Work to be completed → Could you collect every line in the entries below that contains the string "major"? Uppercase and lowercase count as different.

Extracted data entries
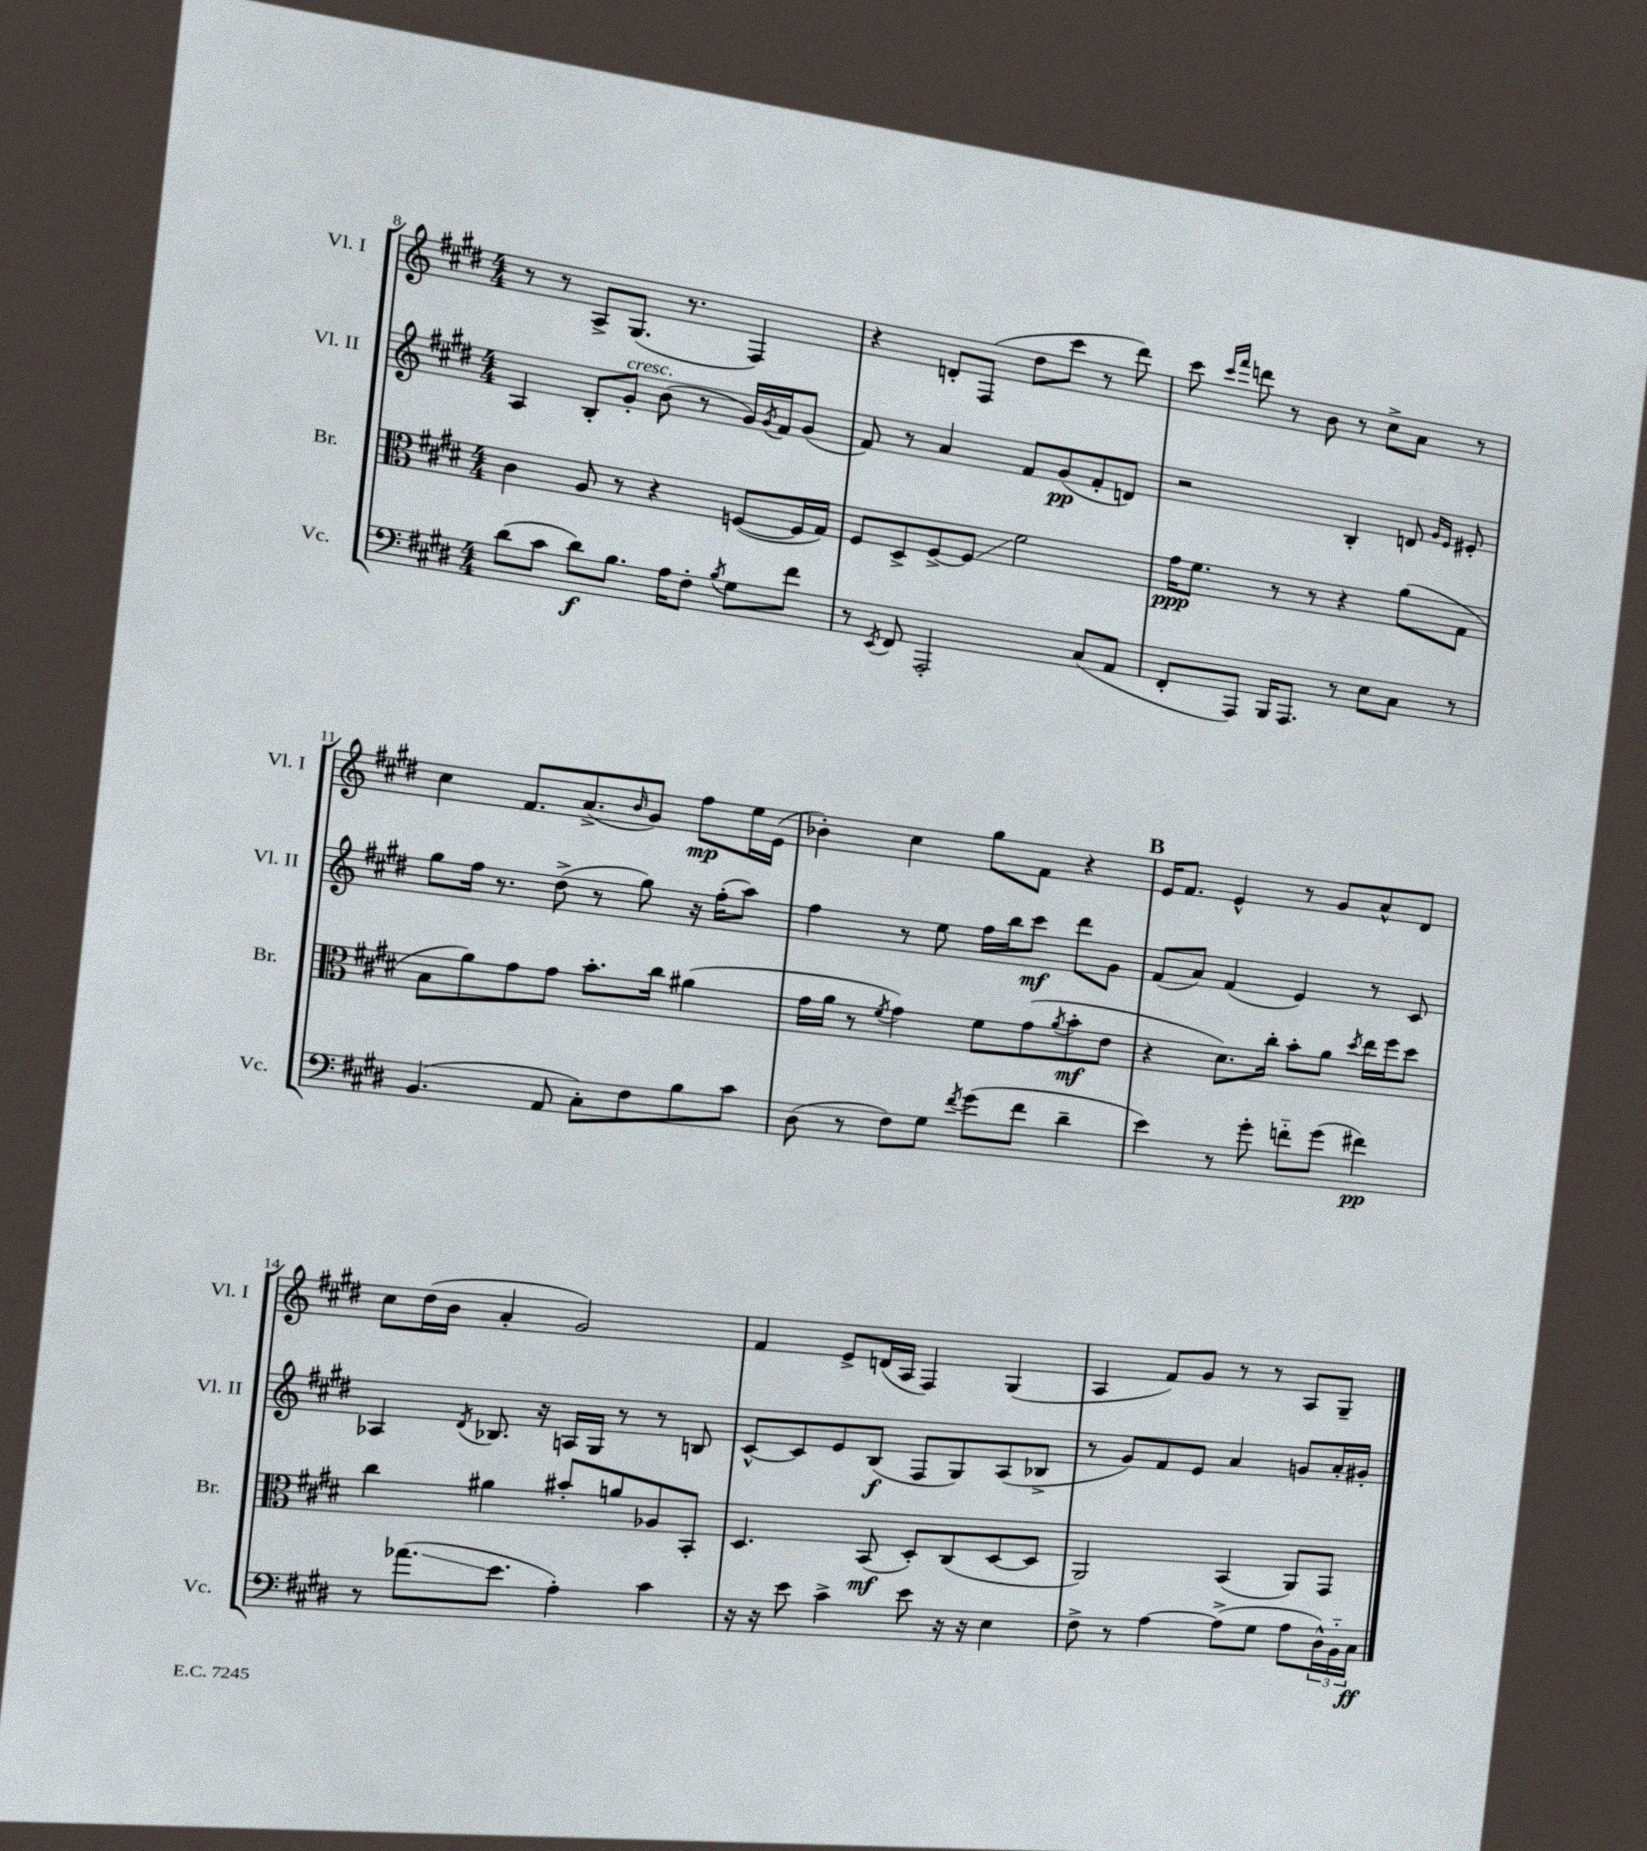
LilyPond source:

<<
\new StaffGroup <<
\new Staff = "s0" \with { instrumentName = "Vl. I" shortInstrumentName = "Vl. I" } {
    \clef treble \key e \major \numericTimeSignature \time 4/4
    r8 r8 a8-> gis8.( r8. fis4) |
    r4 d'8-. fis8( dis''8 cis'''8 r8 dis'''8) |
    cis'''8 \grace { cis'''16 fis'''16 } d'''8 r8 b'8 r8 cis''8-> a'8 r8 |
    cis''4 fis'8. a'8.->( \grace { b'16 } gis'8) fis''8\mp e''16 e'16( |
    bes'4-.) cis''4 gis''8 fis'8 r4 |
    \mark \markup { \bold "B" } e'16 fis'8. e'4-^ r8 gis'8 a'8-^ dis'8 |
    cis''8 dis''16( b'16 a'4-. gis'2) |
    fis'4 e'8-> d'16( a16 fis4) gis4( |
    a4 fis'8) gis'8 r8 r8 a8 gis8-- \bar "|." |
}
\new Staff = "s1" \with { instrumentName = "Vl. II" shortInstrumentName = "Vl. II" } {
    \clef treble \key e \major \numericTimeSignature \time 4/4
    a4 b8-. gis'8-.^\markup { \italic "cresc." } b'8( r8 gis'16) \acciaccatura { gis'8 } fis'16 gis'8( |
    fis'8) r8 a'4 fis'8 gis'8\pp( fis'8-. d'8) |
    r2 b4-. d'8 \grace { gis'16 e'16 } eis'8-. |
    gis''8 fis''16 r8. dis''8->( r8 gis''8) r16 fis''16-.( a''8) |
    fis''4 r8 e''8 fis''16 b''16 cis'''8\mf dis'''8 gis'8 |
    \mark \markup { \bold "B" } fis'8( a'8) fis'4( e'4) r8 cis'8 |
    aes4 \acciaccatura { dis'8 } bes8. r16 a16 gis16 r8 r8 b8 |
    cis'8~-^ cis'8 e'8 b8\f( fis8 gis8) a8( bes8-> |
    r8 gis'8) fis'8 e'8 a'4 g'8 a'16-. gis'16-. \bar "|." |
}
\new Staff = "s2" \with { instrumentName = "Br." shortInstrumentName = "Br." } {
    \clef alto \key e \major \numericTimeSignature \time 4/4
    cis'4 a8 r8 r4 f8~( f16 gis16) |
    fis8 dis8-> fis8~-> fis8\glissando fis'2 |
    gis'16\ppp fis'8. r8 r8 r4 a'8( gis8 |
    b8 a'8) gis'8 gis'8 b'8.-. cis''16 ais'4( |
    gis'16 a'16 r8 \acciaccatura { fis'8 } gis'4) fis'8 gis'8( \acciaccatura { a'8 } b'8-.\mf e'8 |
    \mark \markup { \bold "B" } r4 dis'8.) cis''16-. b'8-. a'8 \acciaccatura { dis''8 } e''16 fis''16 dis''8 |
    cis''4 ais'4 bis'8-. a'8 aes8 b,8-. |
    dis4. b,8\mf( dis8-.) cis8( dis8~ dis8 |
    a,2) b,4( a,8) gis,8 \bar "|." |
}
\new Staff = "s3" \with { instrumentName = "Vc." shortInstrumentName = "Vc." } {
    \clef bass \key e \major \numericTimeSignature \time 4/4
    dis'8( cis'8 dis'8\f) b8. a16 fis8-. \acciaccatura { b8 } gis8 fis'8 |
    r8 \acciaccatura { e,8 } fis,8 a,,2-. cis8( a,8 |
    fis,8-. a,,8) b,,16 a,,8. r8 e8 cis8 r8 |
    b,4.( a,8 cis8-.) fis8 b8 cis'8 |
    dis8( r8 fis8) gis8 \acciaccatura { fis'8 } gis'8( fis'8 dis'4-- |
    \mark \markup { \bold "B" } e'4) r8 gis'8-. f'8-_ gis'8( fis'4\pp) |
    r8 aes'8.\glissando( e'8. a4-.) cis'4 |
    r16 r16 e'8 cis'4-> e'8 r16 r16 e4 |
    fis8-> r8 a4~ a8->( gis8 a8 \tuplet 3/2 { dis16-^) b,16-_ cis16\ff } \bar "|." |
}
>>
>>
\layout { \context { \Score currentBarNumber = #8 } }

Solution to the problem →
    \clef treble \key e \major \numericTimeSignature \time 4/4
    \clef treble \key e \major \numericTimeSignature \time 4/4
    \clef alto \key e \major \numericTimeSignature \time 4/4
    \clef bass \key e \major \numericTimeSignature \time 4/4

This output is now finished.